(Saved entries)
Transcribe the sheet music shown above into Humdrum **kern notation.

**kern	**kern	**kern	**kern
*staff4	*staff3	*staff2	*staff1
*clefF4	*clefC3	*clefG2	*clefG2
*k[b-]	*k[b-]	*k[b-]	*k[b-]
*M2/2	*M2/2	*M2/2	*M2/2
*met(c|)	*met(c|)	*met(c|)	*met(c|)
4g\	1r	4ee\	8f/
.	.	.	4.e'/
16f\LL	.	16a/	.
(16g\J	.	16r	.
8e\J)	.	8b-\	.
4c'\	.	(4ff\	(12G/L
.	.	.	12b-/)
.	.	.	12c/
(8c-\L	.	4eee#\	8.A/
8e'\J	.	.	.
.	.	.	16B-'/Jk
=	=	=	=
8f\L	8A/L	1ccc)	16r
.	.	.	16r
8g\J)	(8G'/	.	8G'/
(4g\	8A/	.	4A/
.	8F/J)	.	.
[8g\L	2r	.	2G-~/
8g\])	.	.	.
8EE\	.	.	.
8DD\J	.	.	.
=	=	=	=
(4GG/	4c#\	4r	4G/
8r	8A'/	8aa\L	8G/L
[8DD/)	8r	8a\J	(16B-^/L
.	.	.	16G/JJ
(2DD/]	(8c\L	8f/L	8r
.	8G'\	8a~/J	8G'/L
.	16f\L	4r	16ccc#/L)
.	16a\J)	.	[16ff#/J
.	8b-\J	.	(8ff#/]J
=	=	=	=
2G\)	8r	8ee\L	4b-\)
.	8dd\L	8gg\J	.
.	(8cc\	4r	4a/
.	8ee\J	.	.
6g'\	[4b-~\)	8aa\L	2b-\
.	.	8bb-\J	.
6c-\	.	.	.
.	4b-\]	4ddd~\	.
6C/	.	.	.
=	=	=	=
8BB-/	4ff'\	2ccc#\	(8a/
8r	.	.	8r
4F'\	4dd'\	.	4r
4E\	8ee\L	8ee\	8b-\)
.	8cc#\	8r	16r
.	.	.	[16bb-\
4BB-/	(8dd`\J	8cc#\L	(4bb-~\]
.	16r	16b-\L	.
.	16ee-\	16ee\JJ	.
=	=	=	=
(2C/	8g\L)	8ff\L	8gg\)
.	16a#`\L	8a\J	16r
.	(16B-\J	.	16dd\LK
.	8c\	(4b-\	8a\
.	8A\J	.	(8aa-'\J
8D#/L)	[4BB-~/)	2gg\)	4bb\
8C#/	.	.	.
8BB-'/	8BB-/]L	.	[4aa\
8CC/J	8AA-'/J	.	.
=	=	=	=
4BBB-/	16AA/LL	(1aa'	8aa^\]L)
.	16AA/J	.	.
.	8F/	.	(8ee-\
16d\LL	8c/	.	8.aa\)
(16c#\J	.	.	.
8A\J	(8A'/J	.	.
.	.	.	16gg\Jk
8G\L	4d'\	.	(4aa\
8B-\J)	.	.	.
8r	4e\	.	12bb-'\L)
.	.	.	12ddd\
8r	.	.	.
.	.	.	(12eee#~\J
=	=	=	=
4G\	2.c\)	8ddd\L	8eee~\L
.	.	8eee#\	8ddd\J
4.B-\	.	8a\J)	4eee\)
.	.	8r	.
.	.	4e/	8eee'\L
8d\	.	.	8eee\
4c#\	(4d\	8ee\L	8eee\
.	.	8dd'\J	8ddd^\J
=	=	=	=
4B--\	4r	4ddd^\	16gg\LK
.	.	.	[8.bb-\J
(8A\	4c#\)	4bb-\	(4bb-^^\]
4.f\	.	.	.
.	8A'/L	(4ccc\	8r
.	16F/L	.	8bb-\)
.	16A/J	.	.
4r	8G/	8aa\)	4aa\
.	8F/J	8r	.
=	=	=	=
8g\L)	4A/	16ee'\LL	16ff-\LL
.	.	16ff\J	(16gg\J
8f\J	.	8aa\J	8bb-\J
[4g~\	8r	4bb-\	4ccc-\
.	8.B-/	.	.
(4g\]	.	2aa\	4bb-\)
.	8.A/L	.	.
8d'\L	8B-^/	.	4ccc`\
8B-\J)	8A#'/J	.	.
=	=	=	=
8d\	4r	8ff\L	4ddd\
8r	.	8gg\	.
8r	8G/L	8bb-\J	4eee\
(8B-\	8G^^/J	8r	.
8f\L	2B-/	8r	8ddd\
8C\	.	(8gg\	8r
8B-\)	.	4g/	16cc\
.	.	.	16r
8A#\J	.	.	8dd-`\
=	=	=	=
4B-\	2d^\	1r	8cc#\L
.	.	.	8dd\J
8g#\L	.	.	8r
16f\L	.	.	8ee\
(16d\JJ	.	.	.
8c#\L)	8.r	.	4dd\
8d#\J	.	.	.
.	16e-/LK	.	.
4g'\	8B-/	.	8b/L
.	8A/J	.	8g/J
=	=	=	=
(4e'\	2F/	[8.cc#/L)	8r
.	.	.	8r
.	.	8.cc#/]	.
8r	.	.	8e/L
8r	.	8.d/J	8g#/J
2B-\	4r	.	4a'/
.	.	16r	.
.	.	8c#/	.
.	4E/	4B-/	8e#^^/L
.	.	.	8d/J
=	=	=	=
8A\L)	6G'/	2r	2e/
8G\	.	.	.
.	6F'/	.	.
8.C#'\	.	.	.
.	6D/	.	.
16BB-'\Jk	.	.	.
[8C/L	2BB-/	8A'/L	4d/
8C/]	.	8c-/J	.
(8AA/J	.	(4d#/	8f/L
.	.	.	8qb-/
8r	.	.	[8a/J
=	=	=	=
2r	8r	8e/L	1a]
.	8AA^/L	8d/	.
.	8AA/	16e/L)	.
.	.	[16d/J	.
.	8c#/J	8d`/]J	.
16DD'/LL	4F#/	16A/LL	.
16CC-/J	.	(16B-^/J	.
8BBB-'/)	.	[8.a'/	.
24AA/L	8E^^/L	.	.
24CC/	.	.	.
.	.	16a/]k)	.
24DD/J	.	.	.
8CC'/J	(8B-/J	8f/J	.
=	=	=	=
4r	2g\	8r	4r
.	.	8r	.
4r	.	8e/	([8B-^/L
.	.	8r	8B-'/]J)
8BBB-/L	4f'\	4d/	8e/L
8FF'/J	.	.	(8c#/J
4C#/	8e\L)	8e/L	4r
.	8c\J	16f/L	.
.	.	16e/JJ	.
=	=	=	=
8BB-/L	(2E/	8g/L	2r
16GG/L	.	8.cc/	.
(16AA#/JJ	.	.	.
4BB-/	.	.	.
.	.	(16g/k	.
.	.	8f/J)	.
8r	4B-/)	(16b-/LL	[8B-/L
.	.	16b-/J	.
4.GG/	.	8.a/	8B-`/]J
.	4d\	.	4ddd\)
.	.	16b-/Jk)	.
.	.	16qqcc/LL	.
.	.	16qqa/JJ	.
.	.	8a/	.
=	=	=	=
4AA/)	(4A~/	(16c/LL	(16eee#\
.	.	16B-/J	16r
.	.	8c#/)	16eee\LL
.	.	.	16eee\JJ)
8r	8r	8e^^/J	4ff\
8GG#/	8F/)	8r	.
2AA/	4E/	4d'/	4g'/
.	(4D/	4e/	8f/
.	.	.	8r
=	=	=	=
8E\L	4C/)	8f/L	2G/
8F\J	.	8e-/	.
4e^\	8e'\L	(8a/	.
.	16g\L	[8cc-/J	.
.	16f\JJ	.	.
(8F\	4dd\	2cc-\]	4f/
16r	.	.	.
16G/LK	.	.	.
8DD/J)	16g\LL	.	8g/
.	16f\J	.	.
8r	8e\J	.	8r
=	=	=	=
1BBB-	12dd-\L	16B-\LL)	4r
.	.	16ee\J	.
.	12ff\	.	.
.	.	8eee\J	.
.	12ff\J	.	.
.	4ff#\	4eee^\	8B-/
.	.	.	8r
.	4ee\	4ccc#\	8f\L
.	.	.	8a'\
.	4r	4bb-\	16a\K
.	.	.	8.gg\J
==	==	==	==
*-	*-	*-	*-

■ **Task instructions**
Tally the lines above that contain the string "kern", where uppercase and lowercase letters count as different. Give only the number.

■ **Reply**
2